STATED TASK –
Copy word for word every line of the listing from the one containing "The width and height of the screenshot is (960, 540). Find" through the end of the listing, including both ends.
- - -
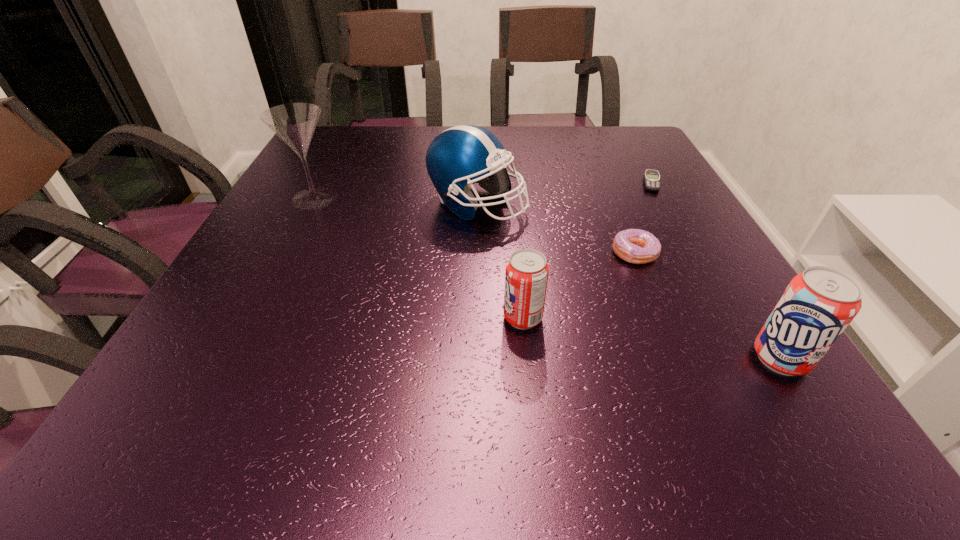
In order to click on blank space located 0.210m on the back of the taller soda can in this screenshot , I will do `click(717, 257)`.

At what (x,y) coordinates should I click in order to perform the action: click on vacant space located on the back of the shortest object. Please return your answer as a coordinate pair (x, y). The width and height of the screenshot is (960, 540). Looking at the image, I should click on (636, 156).

Where is `free space located at the front of the football helmet with the faceguard`? free space located at the front of the football helmet with the faceguard is located at coordinates (673, 204).

Find the location of a particular element. This screenshot has width=960, height=540. vacant space located on the back of the flute glass is located at coordinates (330, 167).

The width and height of the screenshot is (960, 540). Find the location of `vacant region located 0.140m on the back of the doughnut`. vacant region located 0.140m on the back of the doughnut is located at coordinates (613, 203).

Where is `object at the left edge`? object at the left edge is located at coordinates (294, 123).

Where is `soda can located in the right edge section of the desktop`? This screenshot has height=540, width=960. soda can located in the right edge section of the desktop is located at coordinates (817, 306).

You are a GUI agent. You are given a task and a screenshot of the screen. Output one action in this format:
    pyautogui.click(x=<x>, y=<y>)
    Task: Click on the beeper at the right edge
    This screenshot has height=540, width=960.
    Given the screenshot: What is the action you would take?
    pyautogui.click(x=652, y=180)

Identify the location of doughnut that is at the right edge. This screenshot has height=540, width=960. (636, 246).

Where is `object located in the near right corner section of the desktop`? The image size is (960, 540). object located in the near right corner section of the desktop is located at coordinates (817, 306).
- - -
EXERCISE OUTPUT –
The width and height of the screenshot is (960, 540). Find the location of `vacant region located 0.140m on the back of the doughnut`. vacant region located 0.140m on the back of the doughnut is located at coordinates (613, 203).

Where is `object at the left edge`? object at the left edge is located at coordinates (294, 123).

Where is `soda can located in the right edge section of the desktop`? This screenshot has height=540, width=960. soda can located in the right edge section of the desktop is located at coordinates (817, 306).

You are a GUI agent. You are given a task and a screenshot of the screen. Output one action in this format:
    pyautogui.click(x=<x>, y=<y>)
    Task: Click on the beeper at the right edge
    This screenshot has height=540, width=960.
    Given the screenshot: What is the action you would take?
    pyautogui.click(x=652, y=180)

Identify the location of doughnut that is at the right edge. This screenshot has height=540, width=960. (636, 246).

Where is `object located in the near right corner section of the desktop`? The image size is (960, 540). object located in the near right corner section of the desktop is located at coordinates (817, 306).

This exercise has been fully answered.